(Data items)
========================================================================

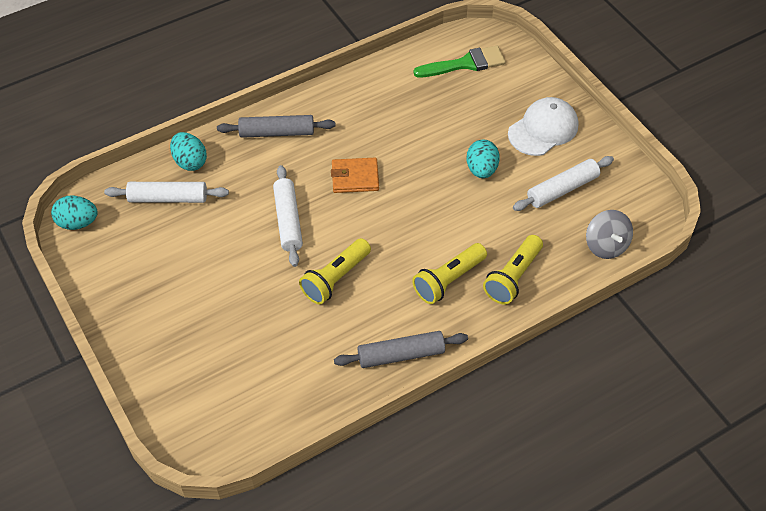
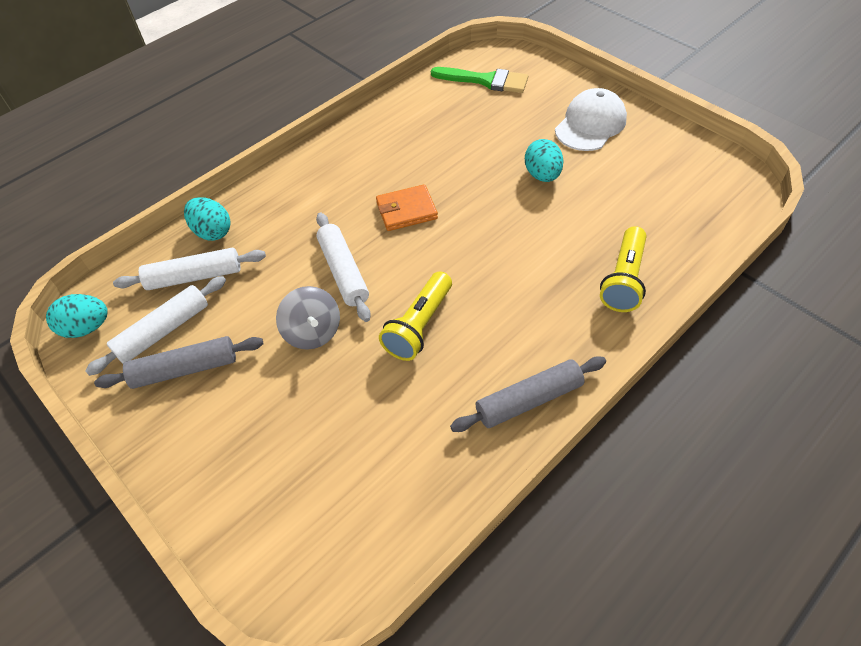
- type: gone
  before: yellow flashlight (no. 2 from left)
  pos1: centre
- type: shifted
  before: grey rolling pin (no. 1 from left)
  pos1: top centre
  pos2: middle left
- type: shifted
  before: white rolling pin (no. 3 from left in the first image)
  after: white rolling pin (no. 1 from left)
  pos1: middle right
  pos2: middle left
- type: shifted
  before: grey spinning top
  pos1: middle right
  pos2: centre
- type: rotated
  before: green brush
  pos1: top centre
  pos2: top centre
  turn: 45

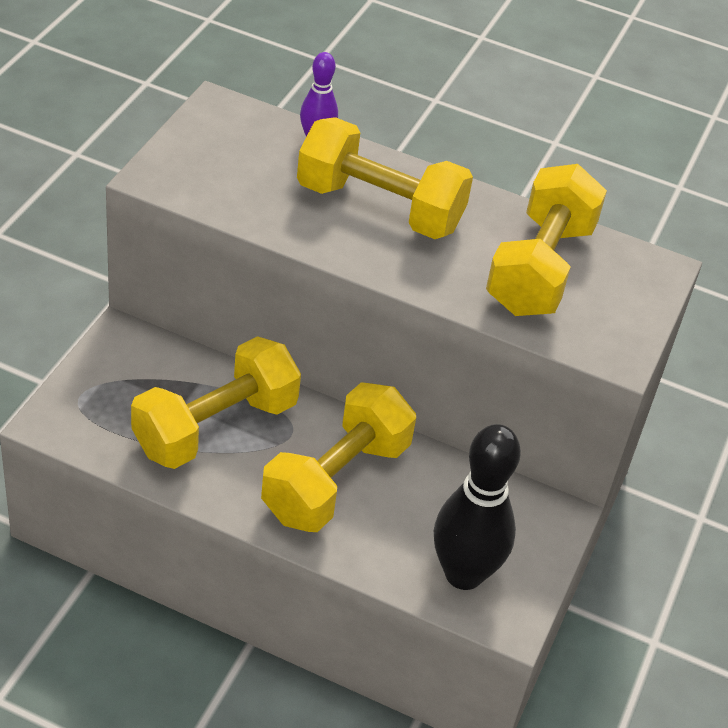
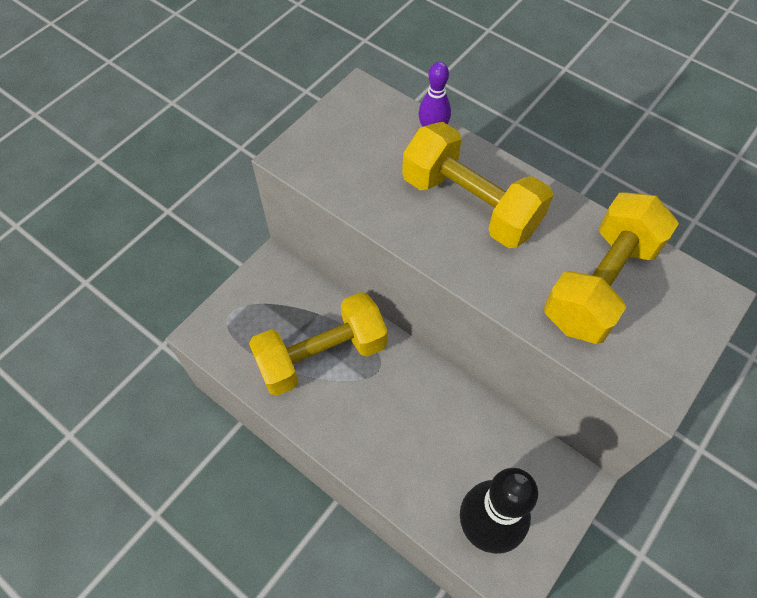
- type: gone
  before: yellow dumbbell (no. 2 from left)
  pos1: centre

========================================================================

Leaving out the pictures, return exactly the lines from the one that contains "pos2: top centre" through the last line of the records above, inclusive.

  pos2: top centre
  turn: 45

- type: gone
  before: yellow dumbbell (no. 2 from left)
  pos1: centre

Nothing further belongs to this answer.